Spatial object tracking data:
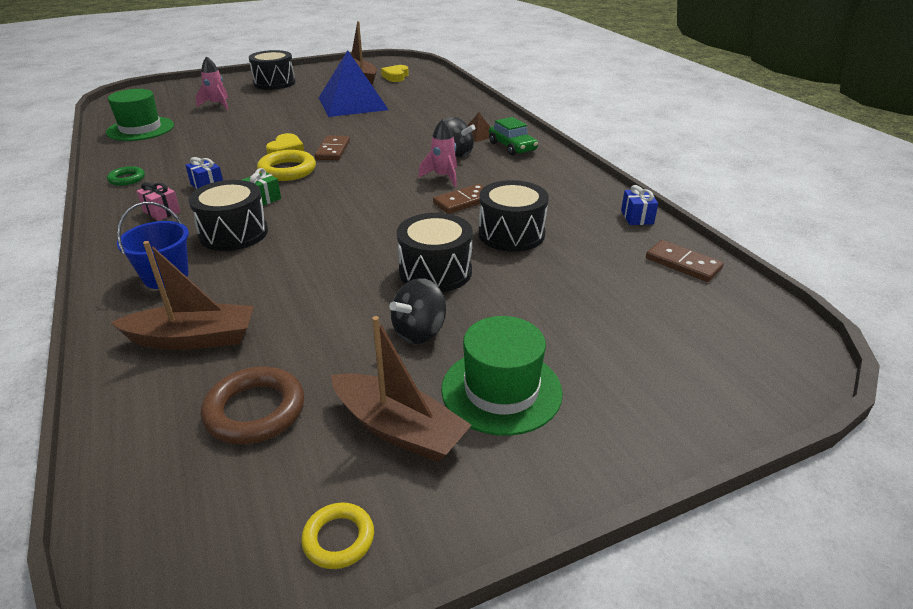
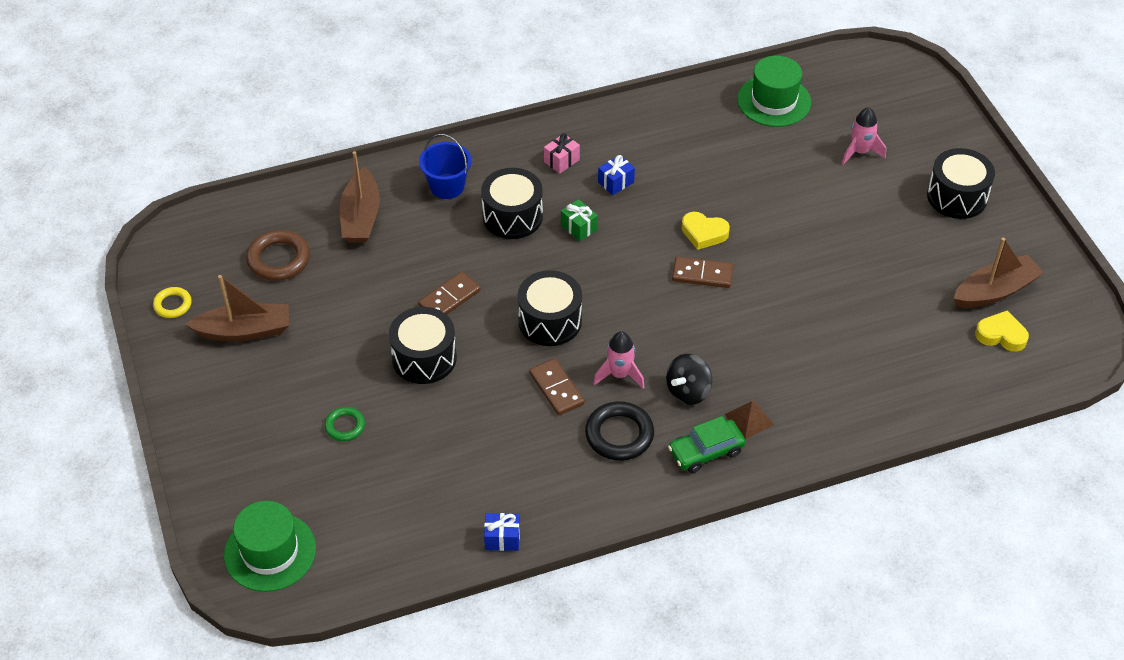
camera: 95 degrees right, 15 degrees up
green ring [107,166,145,186] -> green ring moved to [324,407,365,441]
yellow ring [257,150,316,181] -> none
blue pyramid [319,50,389,117] -> none
brown boat [331,316,471,462] -> brown boat turned 135 degrees counterclockwise [186,275,289,341]
black spinning top [389,278,446,344] -> none
green hat [441,316,563,436] -> green hat moved to [224,501,316,592]
black drum [479,180,549,252] -> black drum moved to [518,270,582,346]
brown domino [646,240,724,282] -> brown domino moved to [418,271,481,315]
none -> black ring [585,401,654,461]

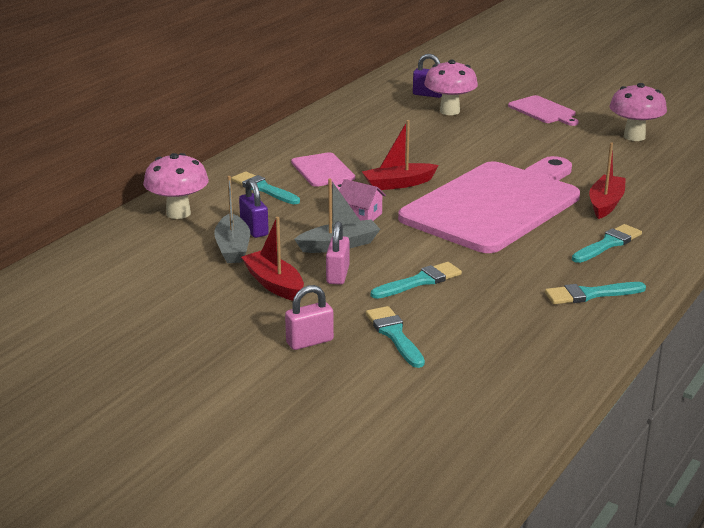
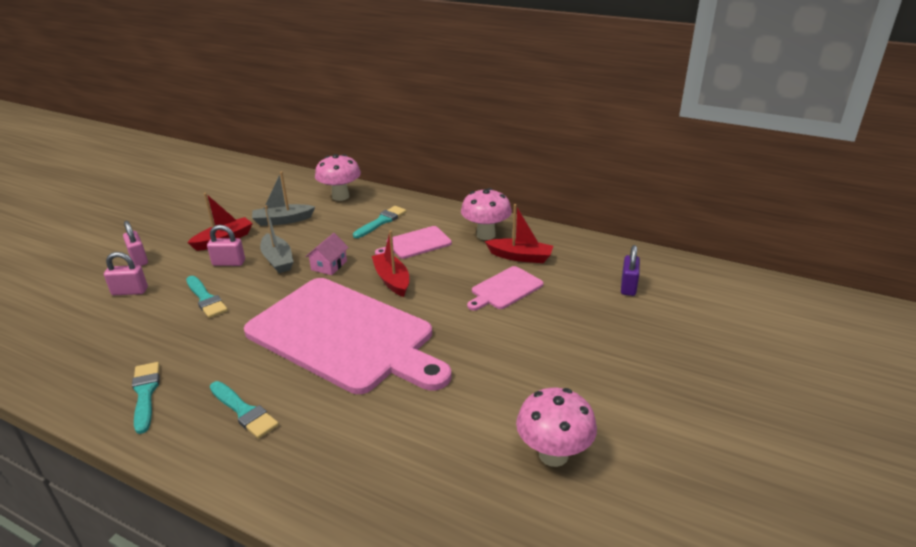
camera: 85 degrees right, 5 degrees up
purple padlock [239,179,269,238] -> none
turquoise brush [366,306,425,368] -> pink padlock [104,252,148,295]
pink mushroom [424,60,478,115] -> pink mushroom moved to [461,188,512,240]
pink cutting board [508,95,579,126] -> pink cutting board moved to [467,266,544,311]
red boat [589,142,626,219] -> red boat moved to [485,204,553,263]

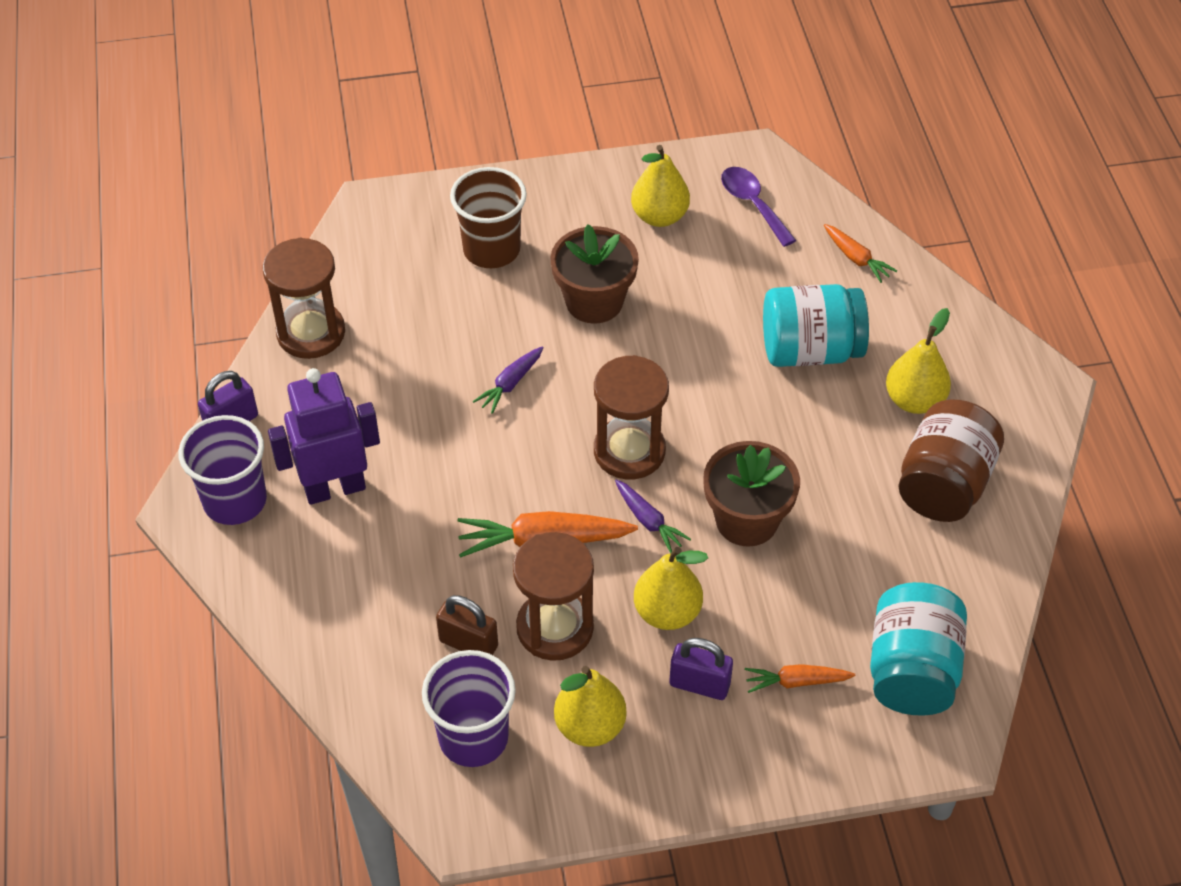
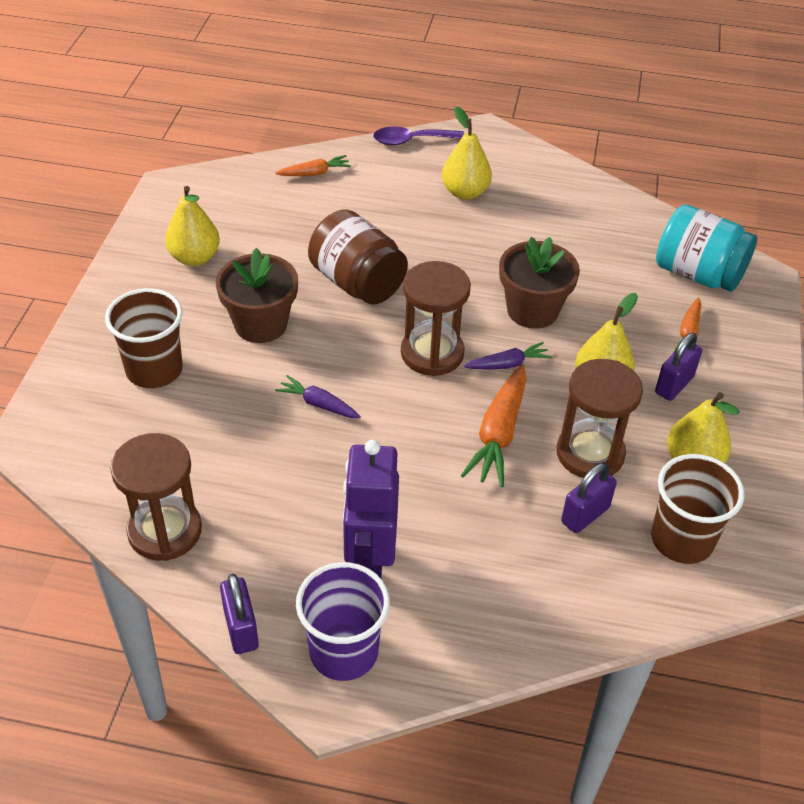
camera: 70 degrees left, 5 degrees down
purple cup [422,650,516,767] -> brown cup [651,454,745,564]
brown padlock [436,595,498,655] -> purple padlock [561,463,617,533]
purple carrot [473,346,544,414] -> purple carrot turned 150 degrees clockwise [275,375,361,418]
purple spoon [721,167,797,247] -> purple spoon moved to [373,127,464,145]
turquoise jar [763,284,869,367] -> none
brown jar [899,400,1004,522] -> brown jar moved to [308,209,408,304]

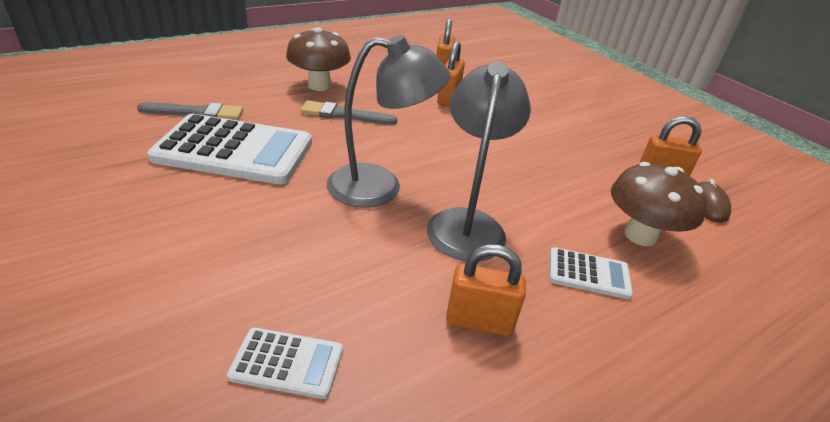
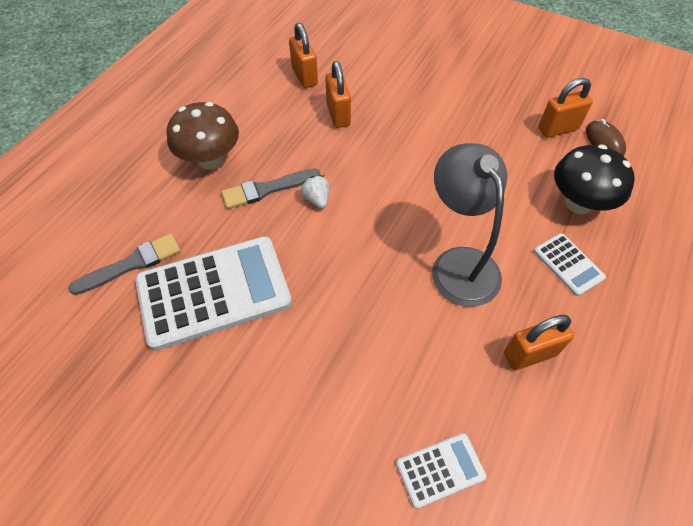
camera: 25 degrees left, 20 degrees up
grey lamp [327,35,450,208] -> none
white calculator [550,247,633,299] -> white calculator turned 75 degrees clockwise [534,233,606,296]
brown mushroom [611,162,707,246] -> black mushroom [554,145,635,214]
none -> white strawberry [301,175,329,209]

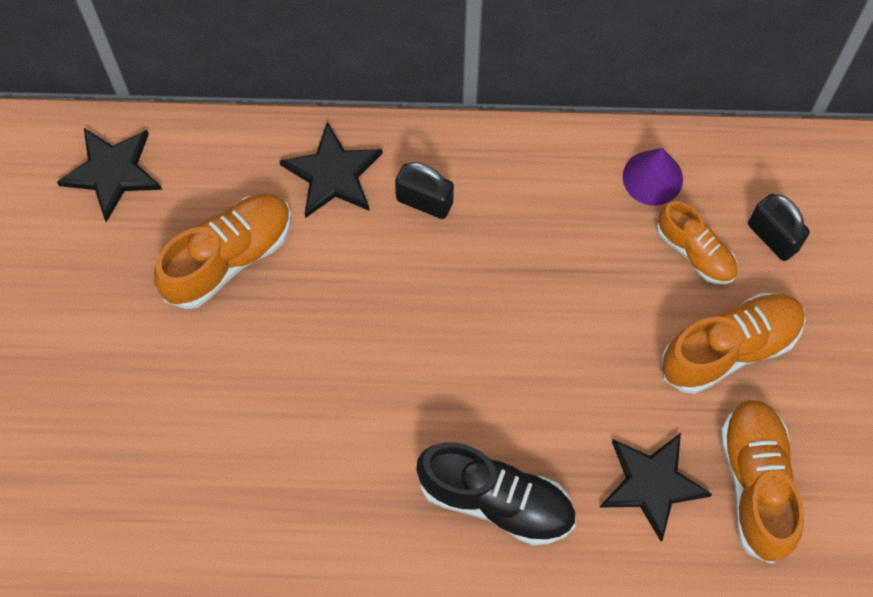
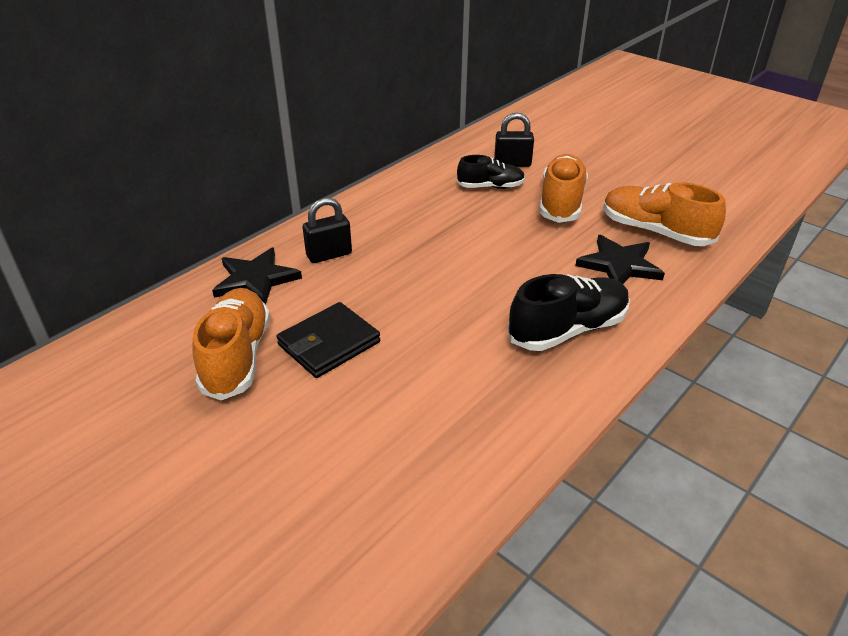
camera: 50 degrees left, 30 degrees down
black star [57,128,162,222] -> none
purple cone [623,148,683,206] -> none
orange shoe [657,201,738,285] -> black shoe [457,155,525,189]
none -> black wallet [276,302,380,378]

What you should do: All lines above from the one containing "brown domino [646,240,724,282]" up to and including the one containing "pink cutting board [508,95,579,126]" are to be set down exactly, and nothing else. Leave images out.

Exercise answer:
brown domino [646,240,724,282] -> brown domino moved to [418,271,481,315]
none -> black ring [585,401,654,461]

camera: 85 degrees right, 5 degrees up
purple padlock [239,179,269,238] -> none
turquoise brush [366,306,425,368] -> pink padlock [104,252,148,295]
pink mushroom [424,60,478,115] -> pink mushroom moved to [461,188,512,240]
pink cutting board [508,95,579,126] -> pink cutting board moved to [467,266,544,311]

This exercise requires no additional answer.